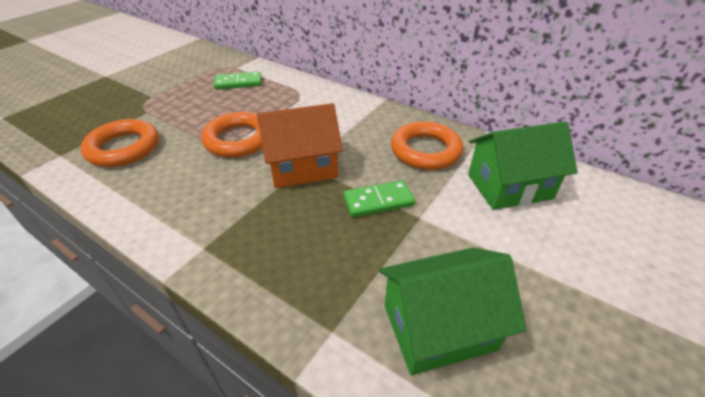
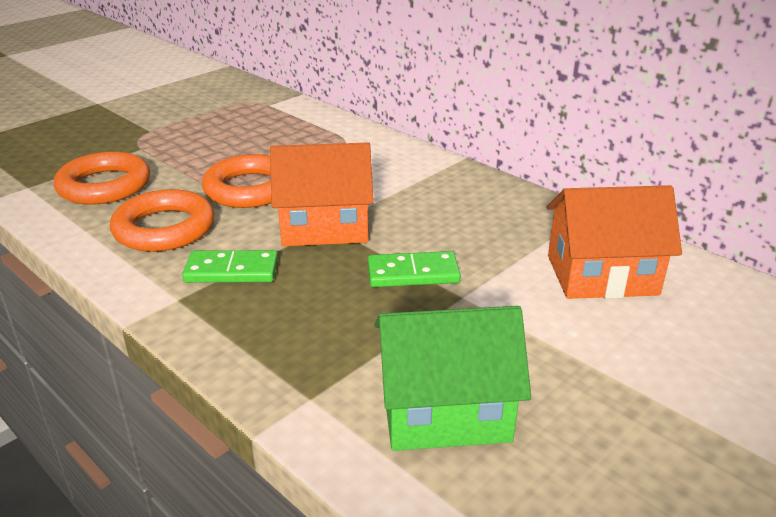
camera: 10 degrees right, 10 degrees down
(238, 83) = (267, 123): green domino -> green domino (232, 270)
(425, 150) = (498, 223): orange ring -> orange ring (164, 228)
(509, 186) = (601, 275): green house -> orange house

(What is needed): Only the lines from the one with "(425, 150) = (498, 223): orange" through the final line above belong in the answer, each retyped exactly.

(Answer space):
(425, 150) = (498, 223): orange ring -> orange ring (164, 228)
(509, 186) = (601, 275): green house -> orange house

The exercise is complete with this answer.